● **EXERCISE PROMPT**
Give the entries again exactly as they appear, but without the images.

[Records from a data source]
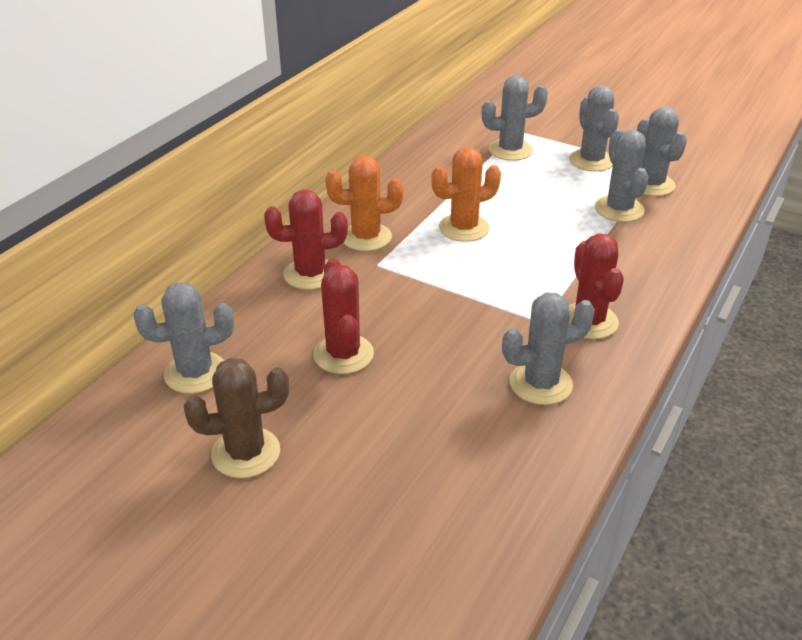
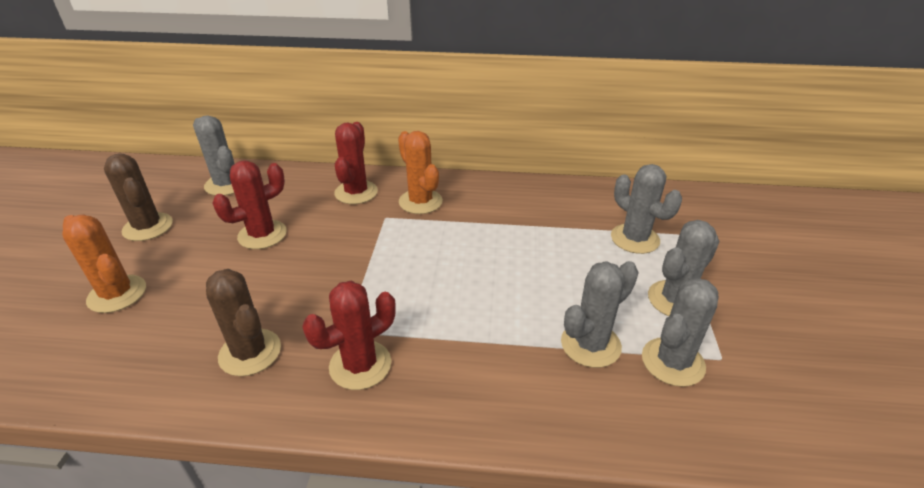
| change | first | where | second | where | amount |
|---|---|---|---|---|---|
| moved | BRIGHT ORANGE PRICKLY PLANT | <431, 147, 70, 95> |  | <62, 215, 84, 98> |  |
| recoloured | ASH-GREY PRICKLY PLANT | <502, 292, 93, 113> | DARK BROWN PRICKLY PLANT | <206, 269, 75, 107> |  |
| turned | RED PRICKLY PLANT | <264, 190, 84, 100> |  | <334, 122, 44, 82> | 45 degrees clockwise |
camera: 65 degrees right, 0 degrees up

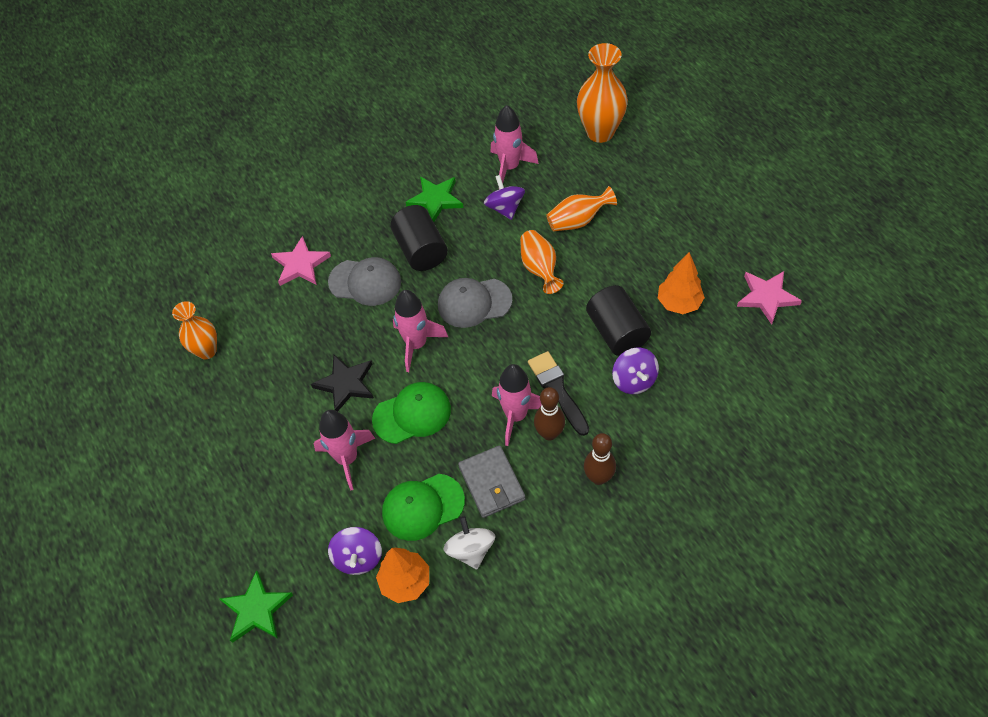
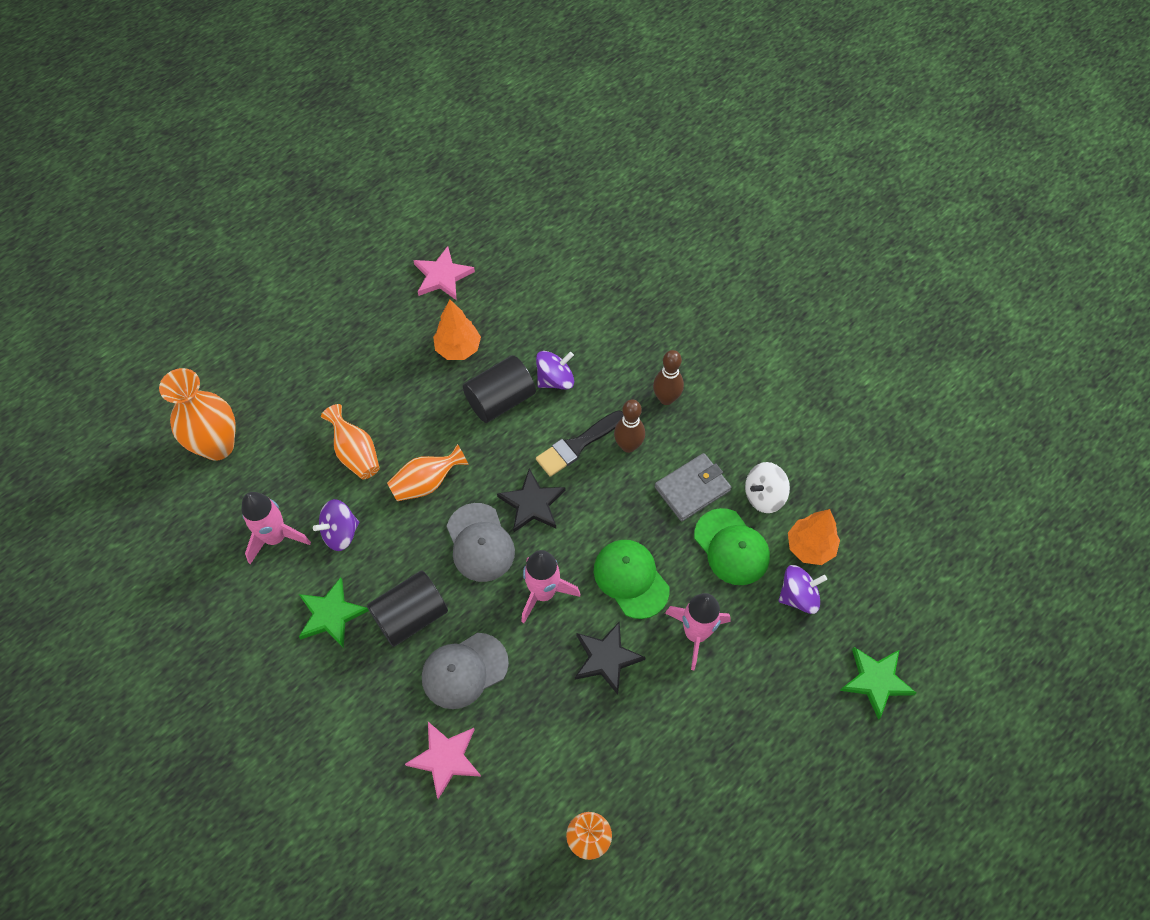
| change | first | where | second | where | amount |
|---|---|---|---|---|---|
| turned | ASH-GREY PEAKED CAP | <328, 257, 73, 49> |  | <422, 633, 87, 76> | 120 degrees counterclockwise |
| added |  |  | EBONY FIVE-POINTED STAR | <497, 469, 68, 63> |  |
| removed | PINK SPACESHIP | <492, 364, 50, 82> |  |  |  |
camera: 105 degrees left, 5 degrees up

● **EXERCISE SOLUTION**
| change | first | where | second | where | amount |
|---|---|---|---|---|---|
| moved | BRIGHT ORANGE PRICKLY PLANT | <431, 147, 70, 95> |  | <62, 215, 84, 98> |  |
| recoloured | ASH-GREY PRICKLY PLANT | <502, 292, 93, 113> | DARK BROWN PRICKLY PLANT | <206, 269, 75, 107> |  |
| turned | RED PRICKLY PLANT | <264, 190, 84, 100> |  | <334, 122, 44, 82> | 45 degrees clockwise |
camera: 65 degrees right, 0 degrees up

| change | first | where | second | where | amount |
|---|---|---|---|---|---|
| turned | ASH-GREY PEAKED CAP | <328, 257, 73, 49> |  | <422, 633, 87, 76> | 120 degrees counterclockwise |
| added |  |  | EBONY FIVE-POINTED STAR | <497, 469, 68, 63> |  |
| removed | PINK SPACESHIP | <492, 364, 50, 82> |  |  |  |
camera: 105 degrees left, 5 degrees up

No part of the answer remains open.